→ Excerpted data:
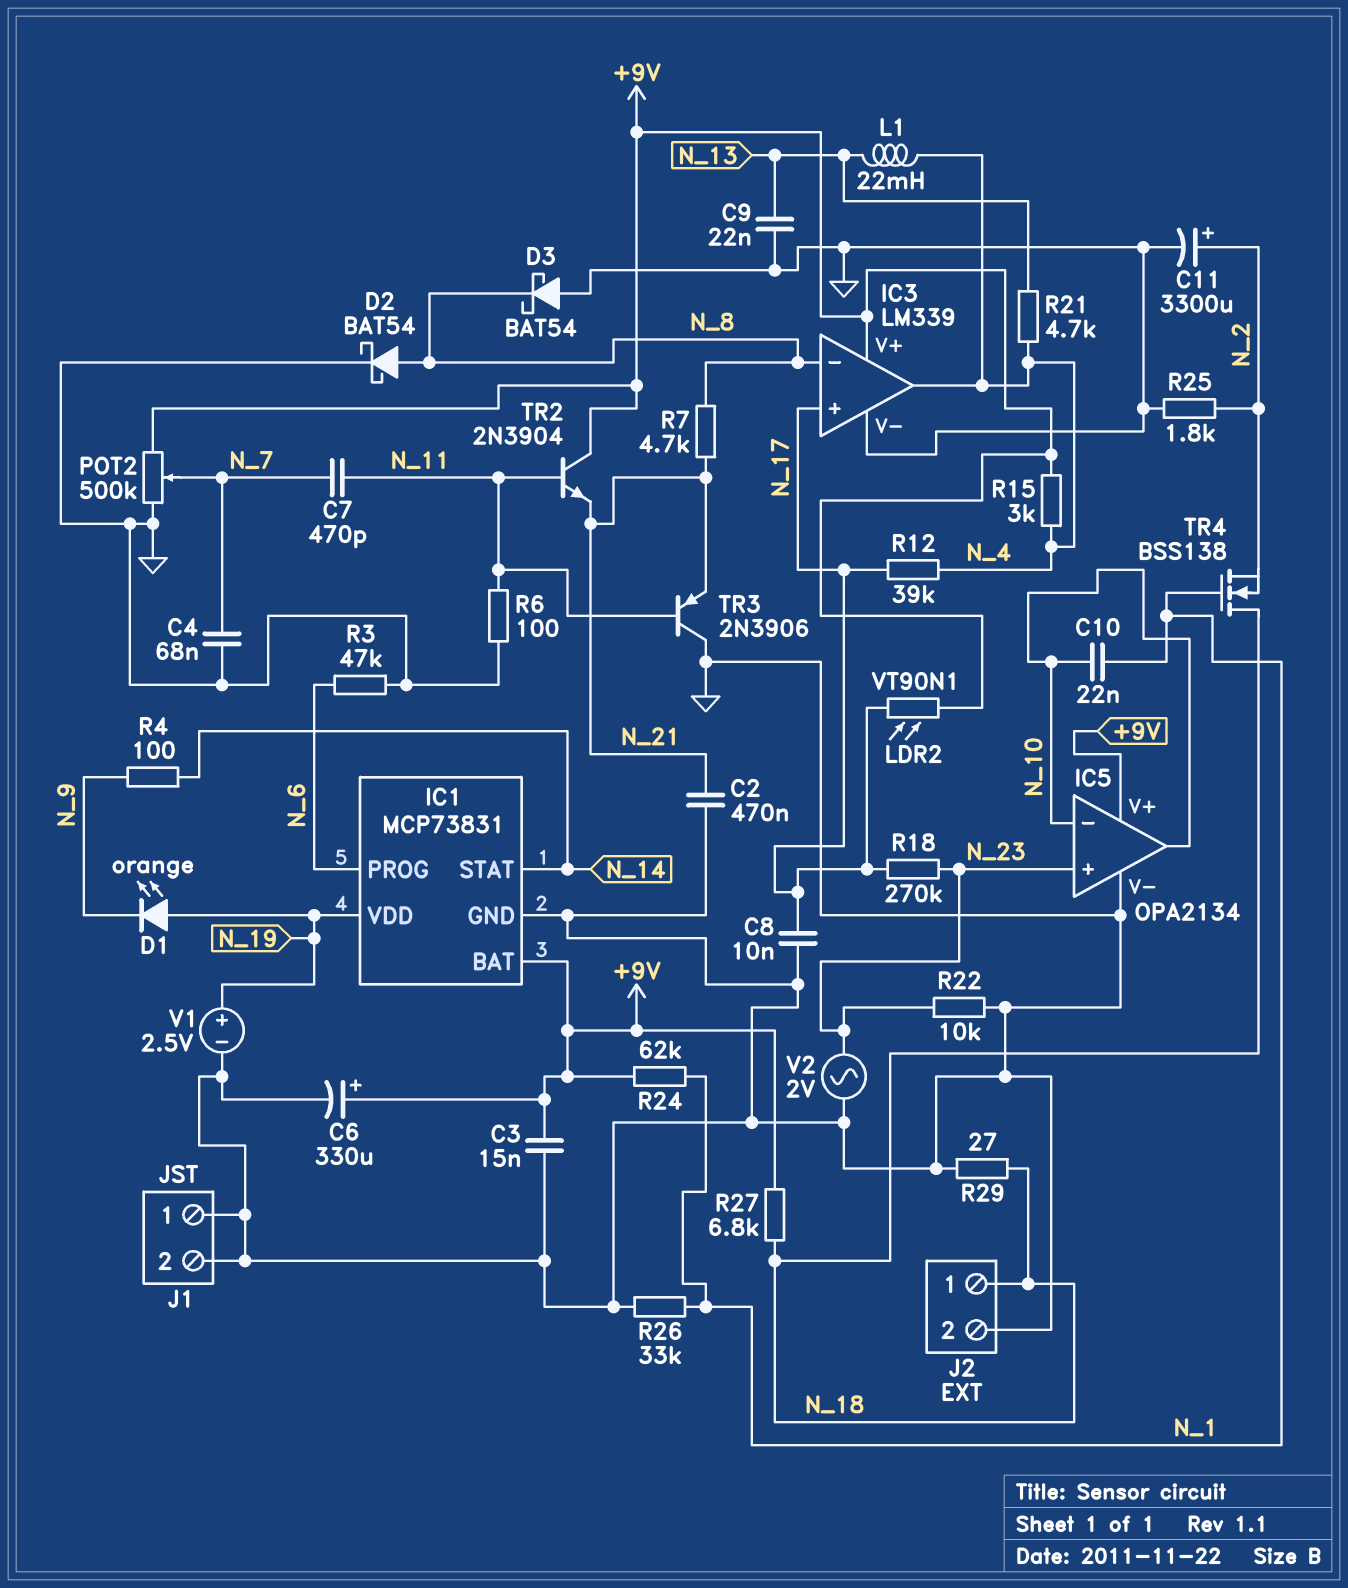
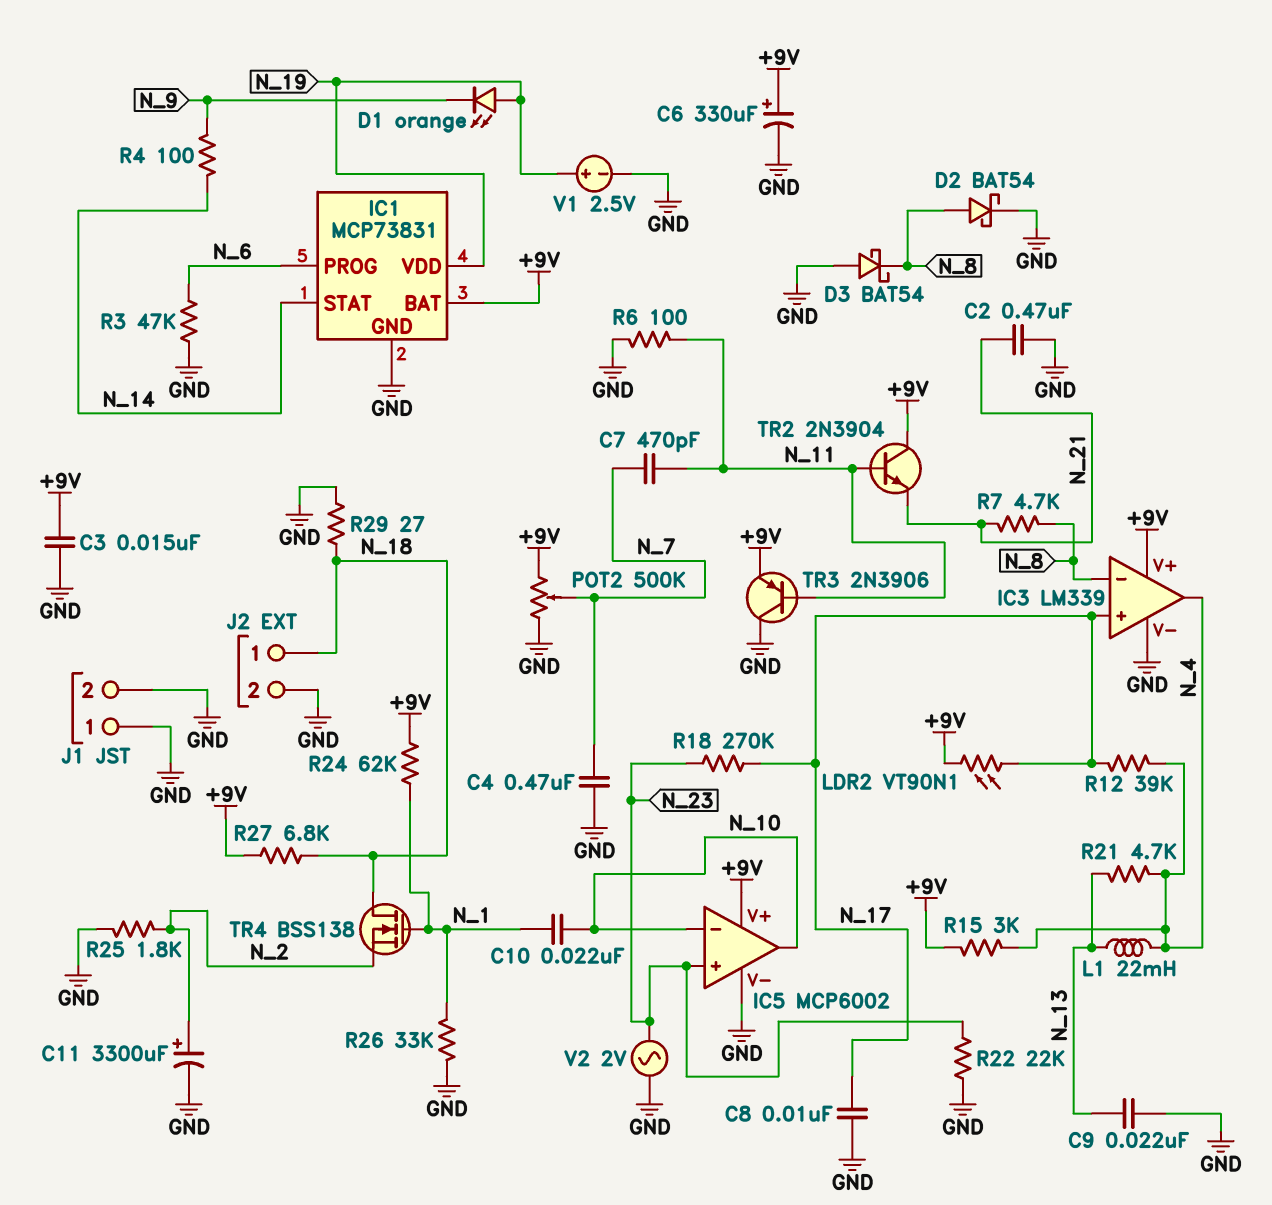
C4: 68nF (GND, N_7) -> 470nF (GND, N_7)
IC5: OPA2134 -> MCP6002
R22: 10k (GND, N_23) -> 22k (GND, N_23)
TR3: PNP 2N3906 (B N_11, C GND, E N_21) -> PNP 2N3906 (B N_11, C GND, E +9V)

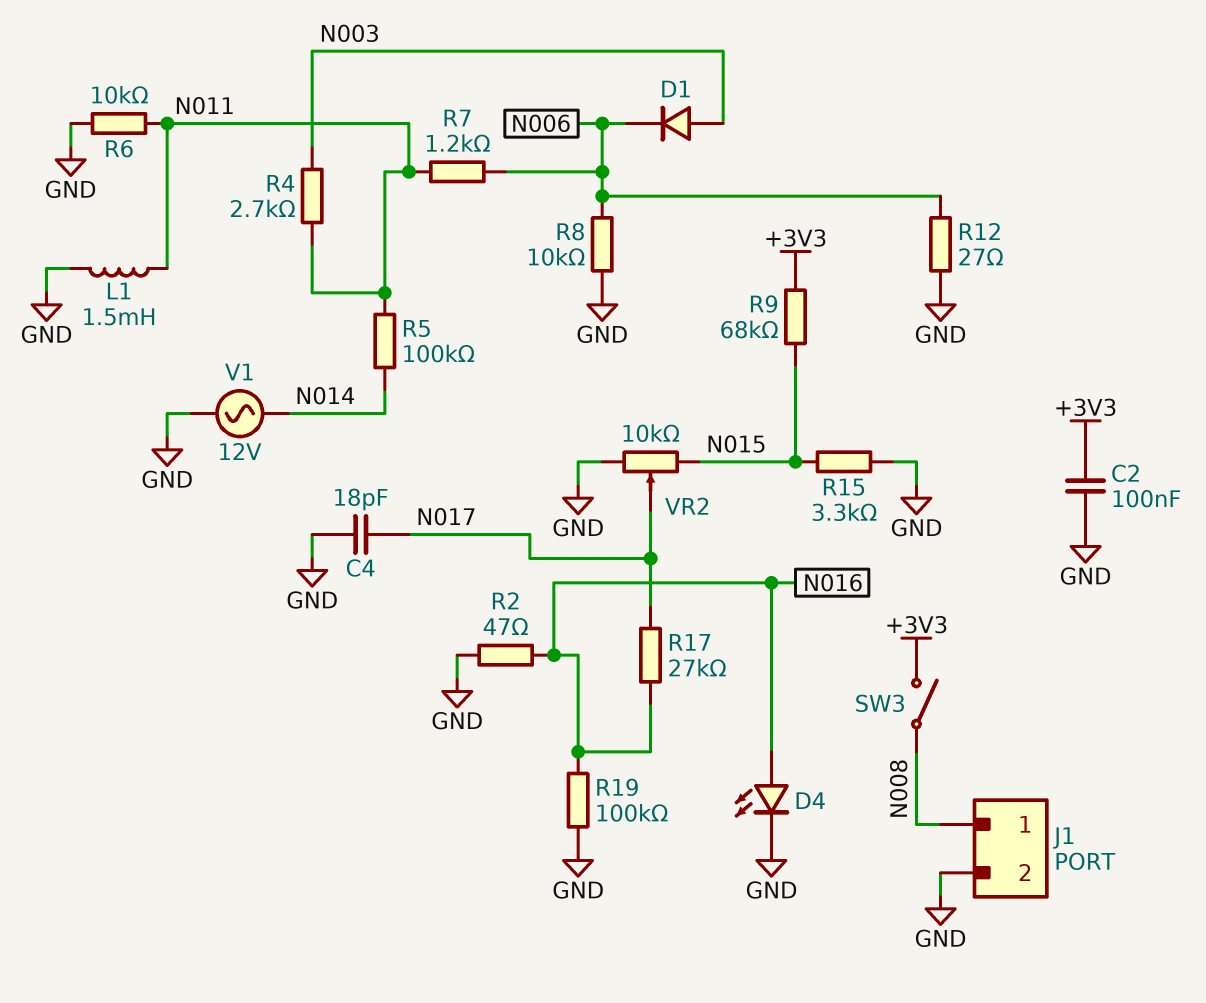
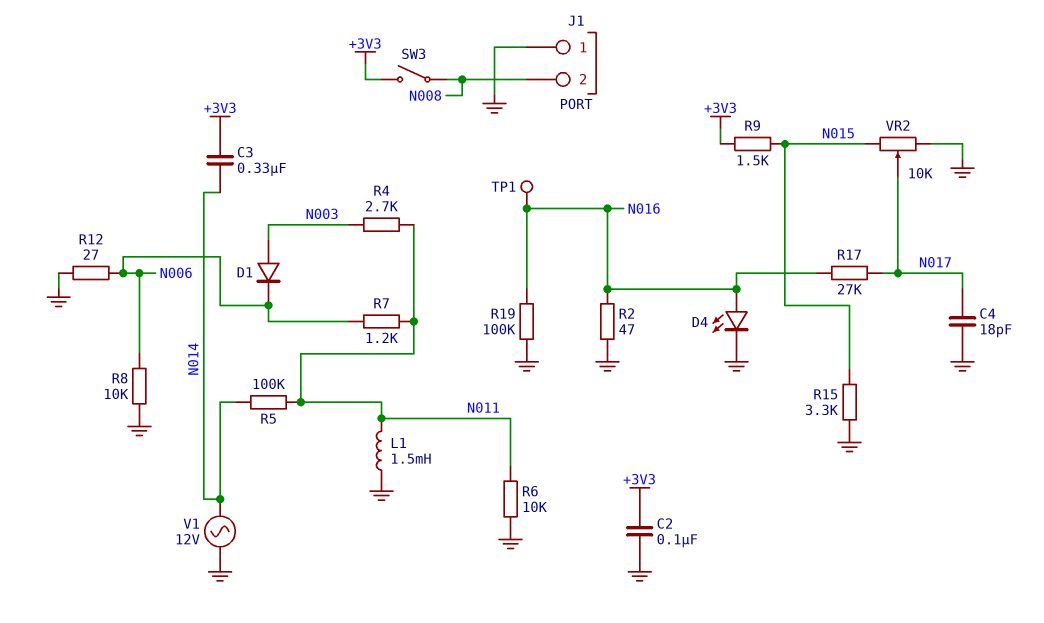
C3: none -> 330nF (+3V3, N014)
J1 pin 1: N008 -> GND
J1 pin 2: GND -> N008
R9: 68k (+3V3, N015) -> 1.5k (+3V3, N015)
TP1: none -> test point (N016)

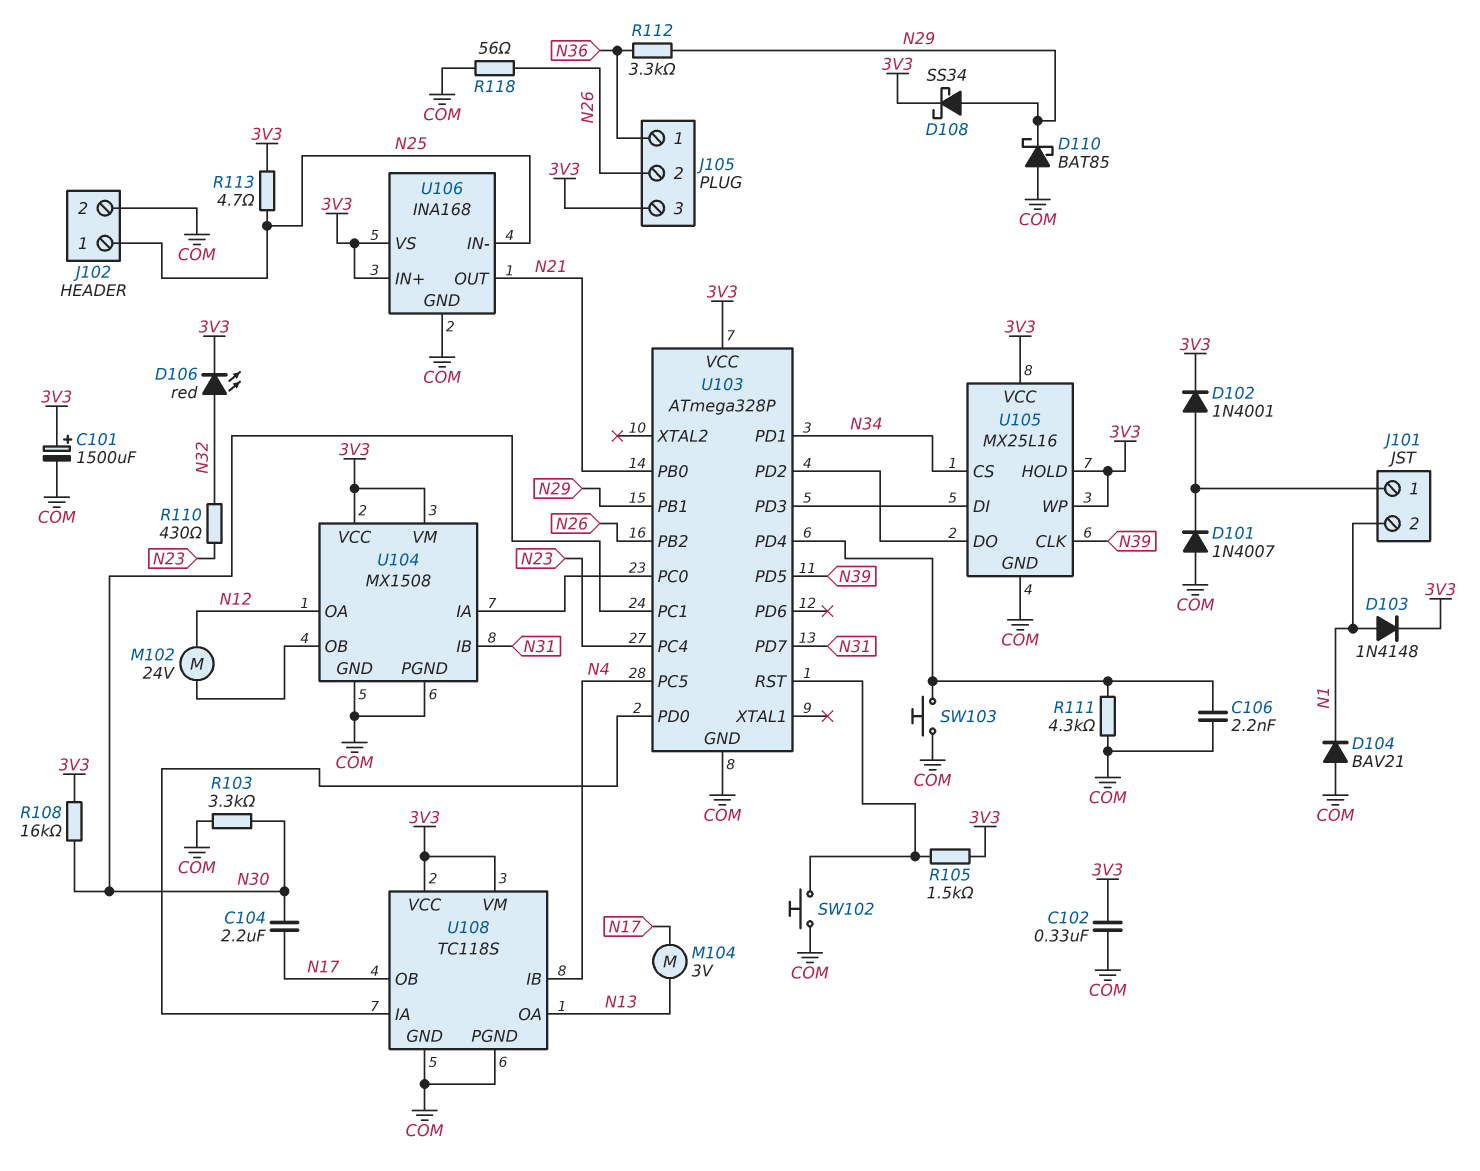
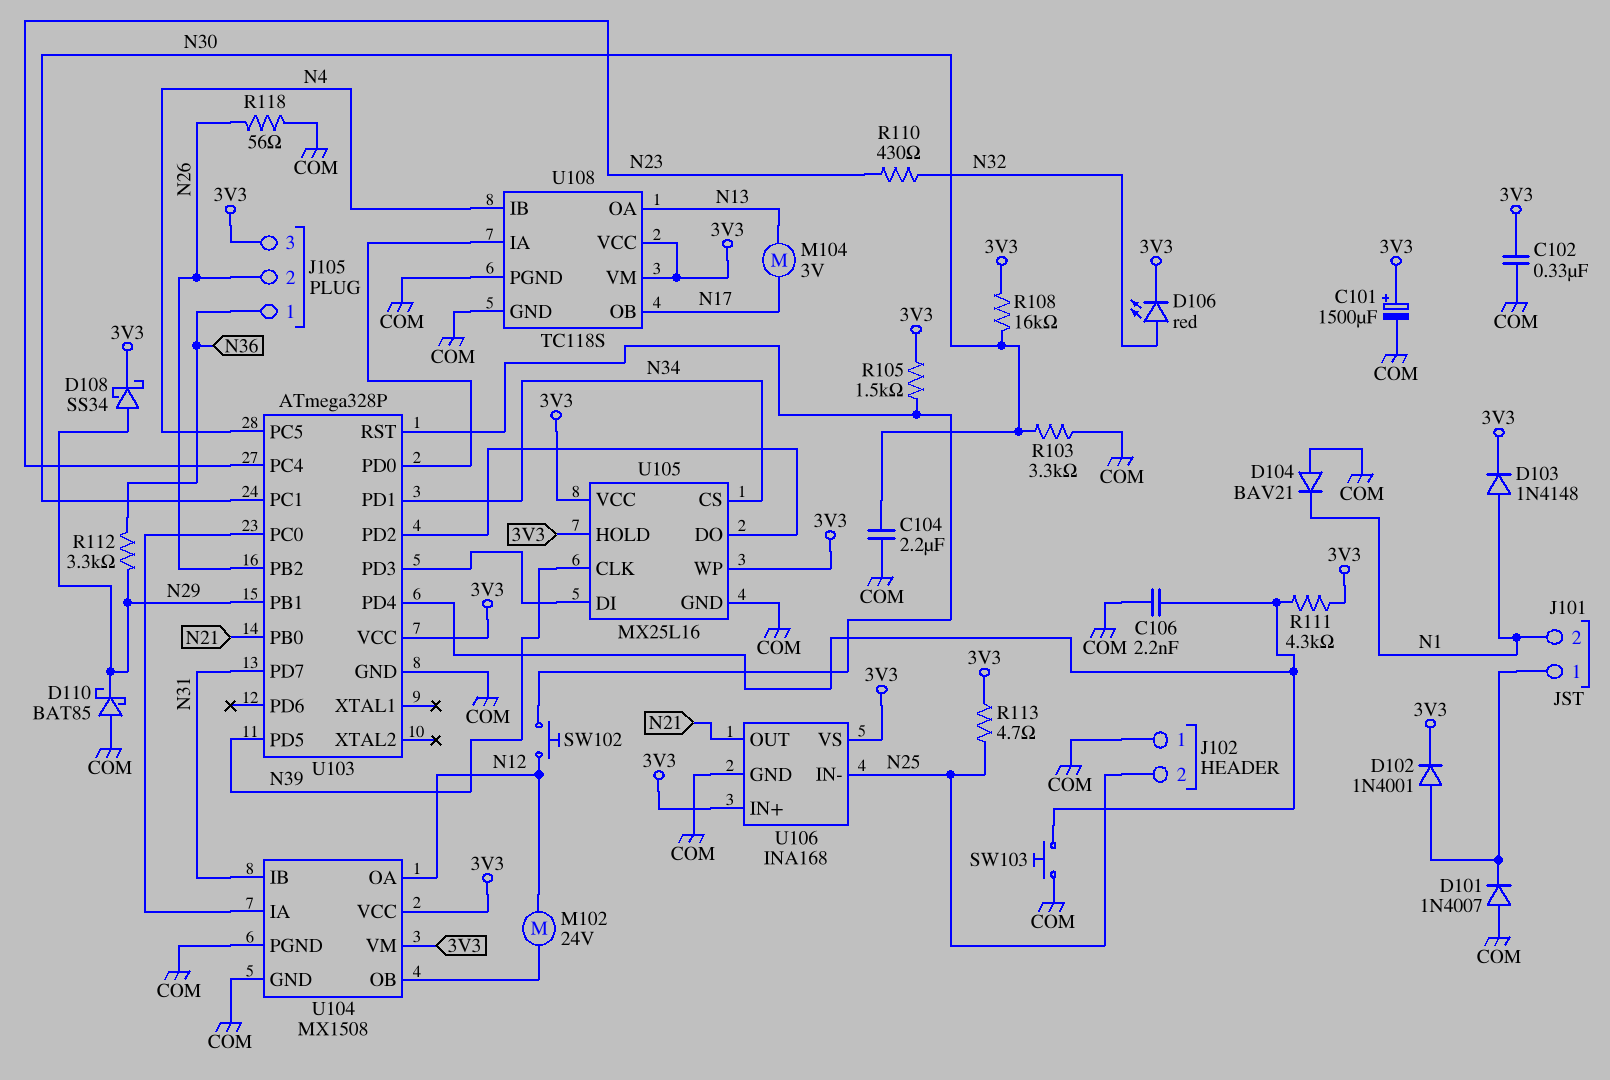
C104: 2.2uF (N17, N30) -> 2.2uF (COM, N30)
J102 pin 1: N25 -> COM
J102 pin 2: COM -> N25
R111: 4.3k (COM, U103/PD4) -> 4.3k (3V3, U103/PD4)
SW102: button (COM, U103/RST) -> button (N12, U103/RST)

→ What you should do: Render the data above verbatim and without pictures.

→ Solution below:
C4: 68nF (GND, N_7) -> 470nF (GND, N_7)
IC5: OPA2134 -> MCP6002
R22: 10k (GND, N_23) -> 22k (GND, N_23)
TR3: PNP 2N3906 (B N_11, C GND, E N_21) -> PNP 2N3906 (B N_11, C GND, E +9V)

C3: none -> 330nF (+3V3, N014)
J1 pin 1: N008 -> GND
J1 pin 2: GND -> N008
R9: 68k (+3V3, N015) -> 1.5k (+3V3, N015)
TP1: none -> test point (N016)

C104: 2.2uF (N17, N30) -> 2.2uF (COM, N30)
J102 pin 1: N25 -> COM
J102 pin 2: COM -> N25
R111: 4.3k (COM, U103/PD4) -> 4.3k (3V3, U103/PD4)
SW102: button (COM, U103/RST) -> button (N12, U103/RST)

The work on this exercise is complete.